→ **TASK GOAL**: Return the listing in full and exactly, but without a single picture.

□ □ □ □ □ □ □

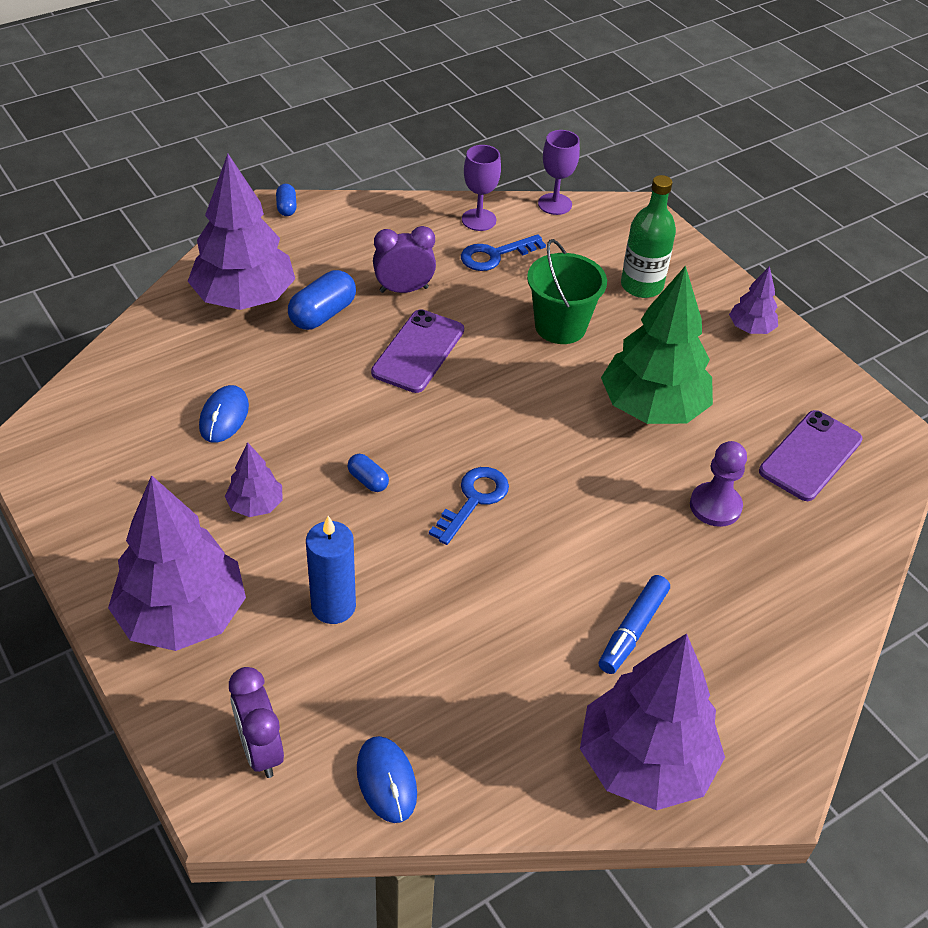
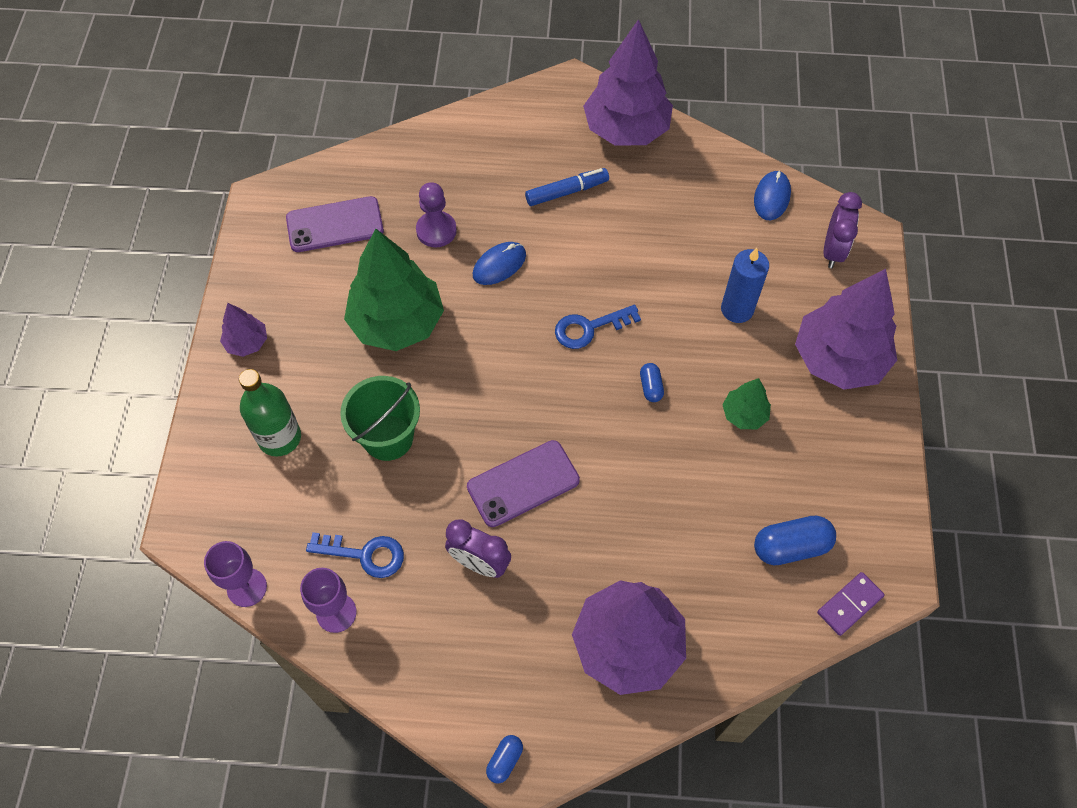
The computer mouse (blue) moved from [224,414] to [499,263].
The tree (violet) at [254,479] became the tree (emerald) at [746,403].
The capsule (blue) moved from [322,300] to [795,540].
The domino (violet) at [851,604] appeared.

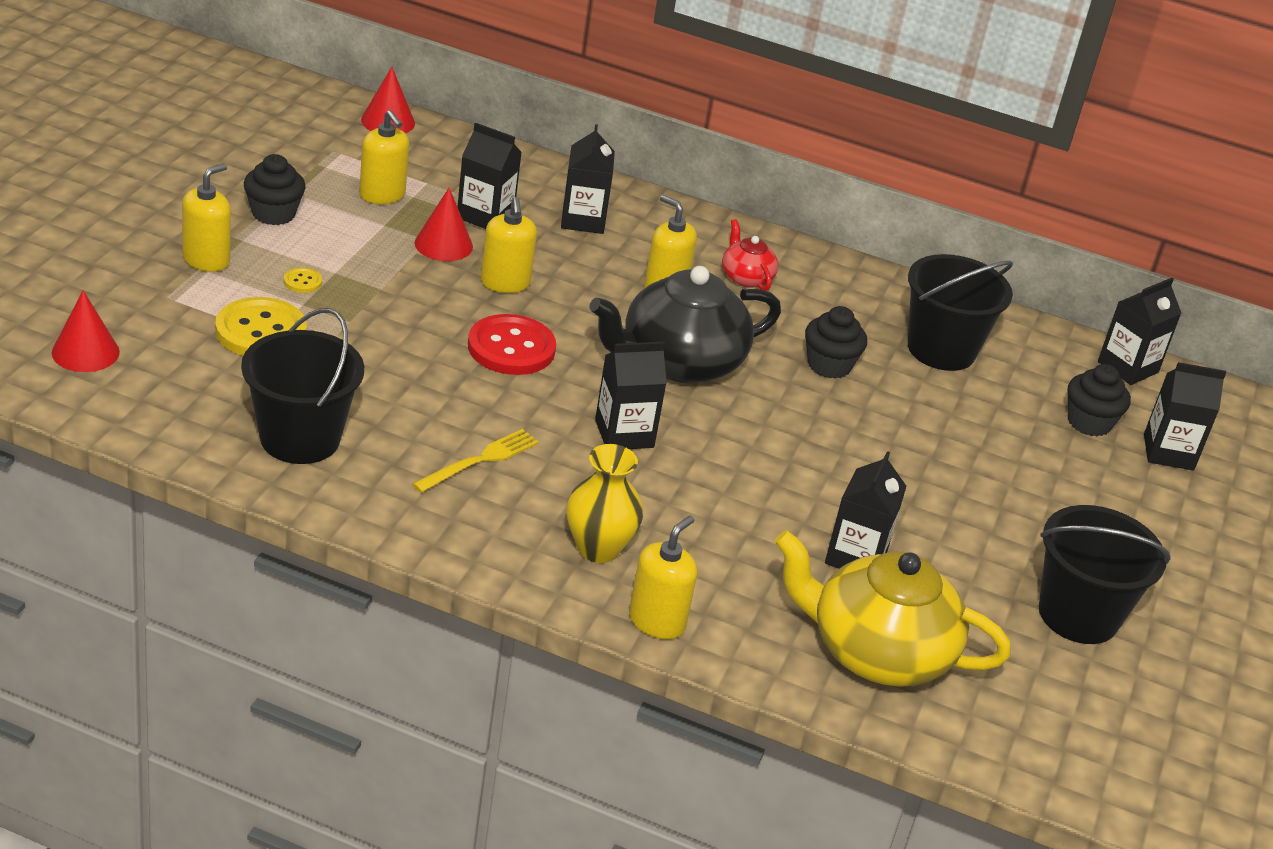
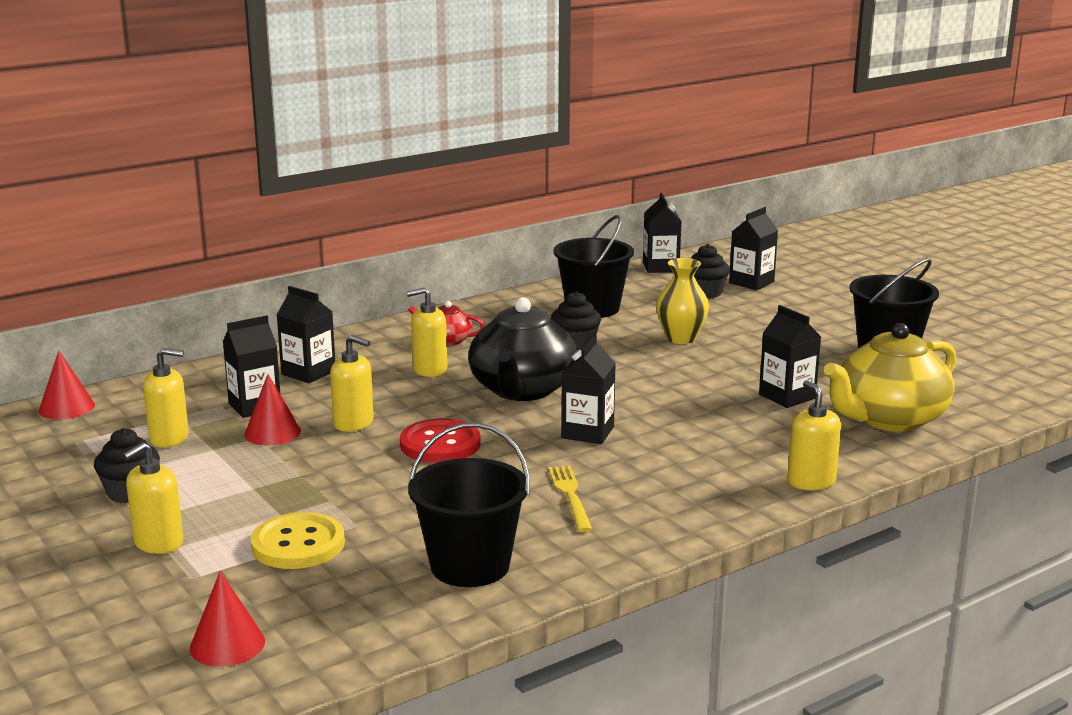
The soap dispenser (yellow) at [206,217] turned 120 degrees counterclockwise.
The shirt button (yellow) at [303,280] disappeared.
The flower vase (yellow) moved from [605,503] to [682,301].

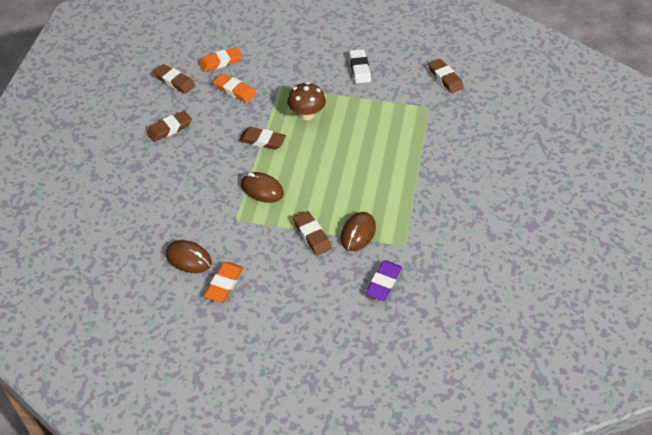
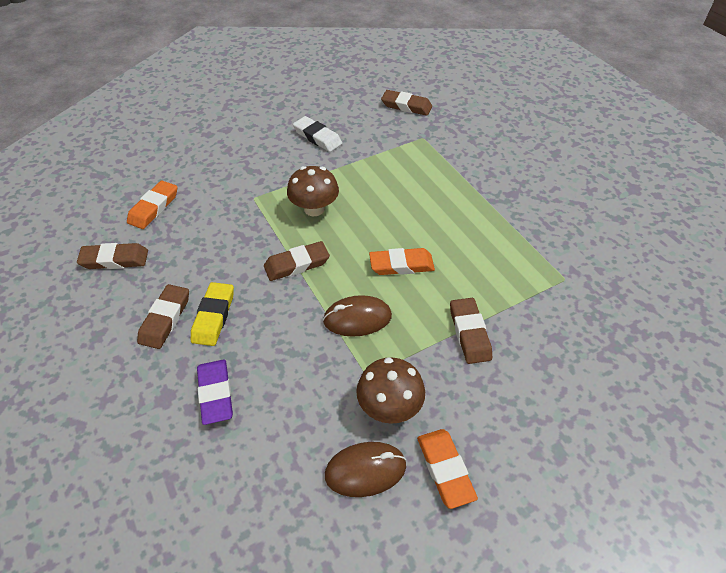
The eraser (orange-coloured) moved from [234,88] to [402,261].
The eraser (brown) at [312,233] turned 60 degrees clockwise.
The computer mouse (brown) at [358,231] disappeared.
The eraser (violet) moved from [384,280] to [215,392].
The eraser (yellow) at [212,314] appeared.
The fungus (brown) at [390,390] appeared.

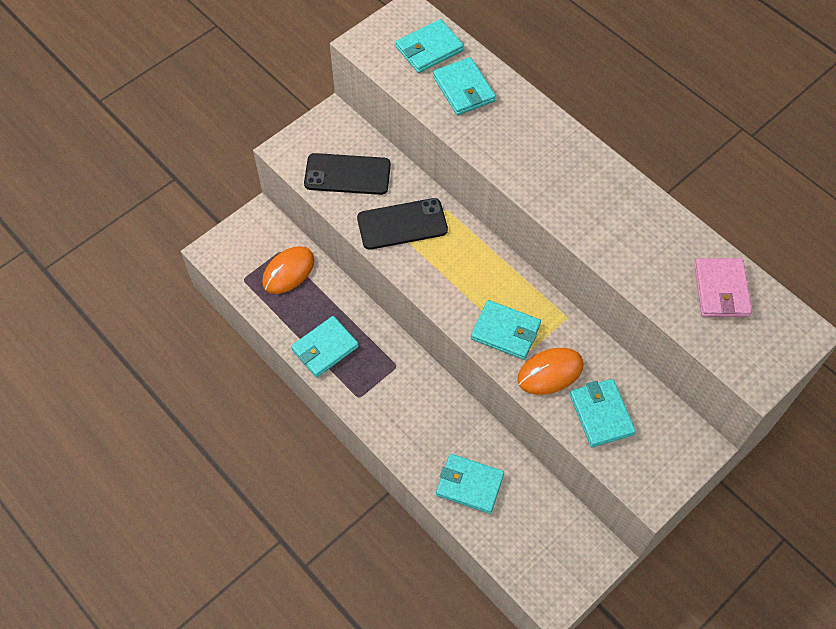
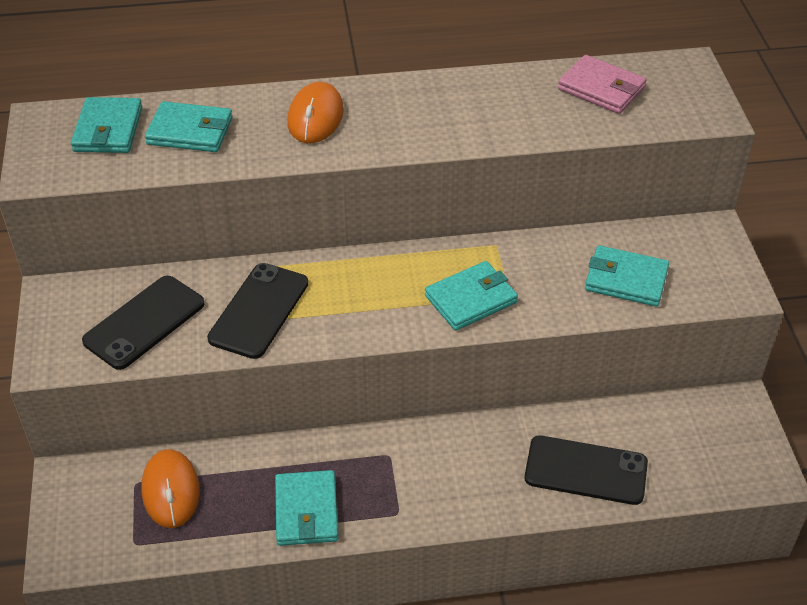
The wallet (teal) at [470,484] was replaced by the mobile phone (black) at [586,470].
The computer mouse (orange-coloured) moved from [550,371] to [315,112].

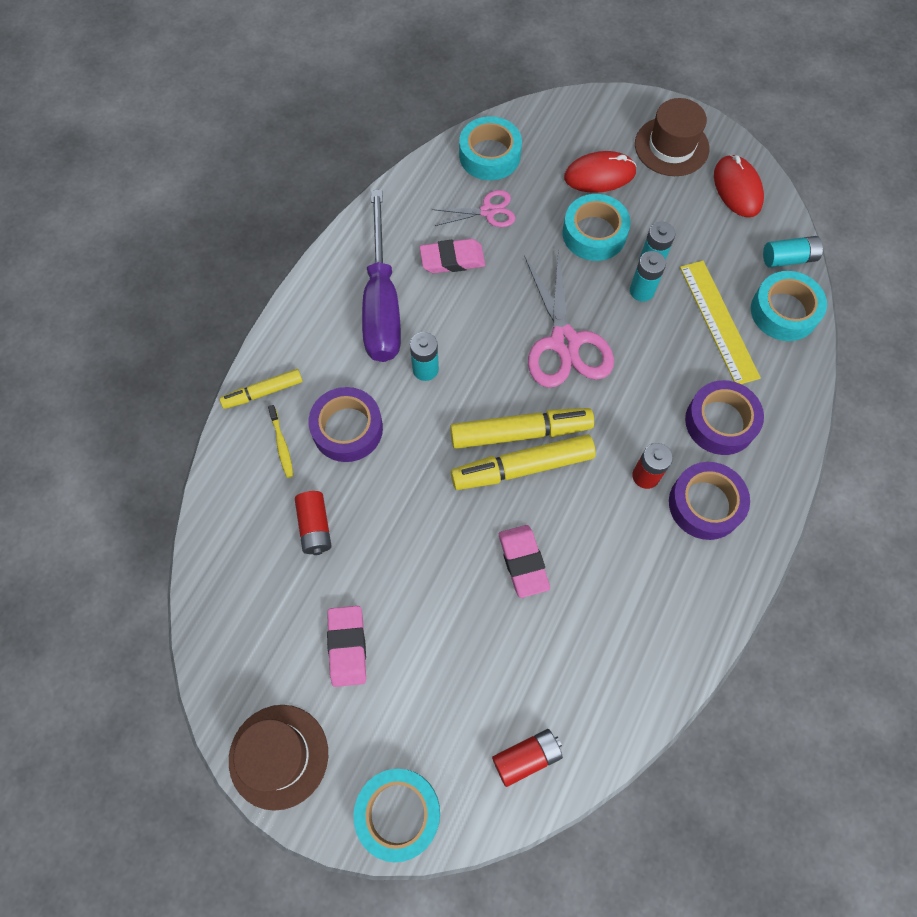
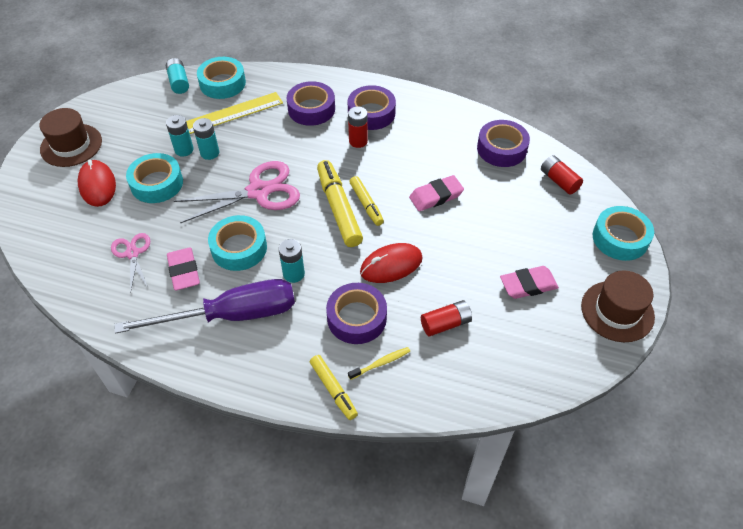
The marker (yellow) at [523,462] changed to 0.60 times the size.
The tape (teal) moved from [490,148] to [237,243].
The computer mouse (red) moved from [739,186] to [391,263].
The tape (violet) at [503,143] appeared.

□ □ □ □ □ □ □

→ **REPLY**:
The computer mouse (blue) moved from [224,414] to [499,263].
The tree (violet) at [254,479] became the tree (emerald) at [746,403].
The capsule (blue) moved from [322,300] to [795,540].
The domino (violet) at [851,604] appeared.

The soap dispenser (yellow) at [206,217] turned 120 degrees counterclockwise.
The shirt button (yellow) at [303,280] disappeared.
The flower vase (yellow) moved from [605,503] to [682,301].

The eraser (orange-coloured) moved from [234,88] to [402,261].
The eraser (brown) at [312,233] turned 60 degrees clockwise.
The computer mouse (brown) at [358,231] disappeared.
The eraser (violet) moved from [384,280] to [215,392].
The eraser (yellow) at [212,314] appeared.
The fungus (brown) at [390,390] appeared.

The wallet (teal) at [470,484] was replaced by the mobile phone (black) at [586,470].
The computer mouse (orange-coloured) moved from [550,371] to [315,112].

The marker (yellow) at [523,462] changed to 0.60 times the size.
The tape (teal) moved from [490,148] to [237,243].
The computer mouse (red) moved from [739,186] to [391,263].
The tape (violet) at [503,143] appeared.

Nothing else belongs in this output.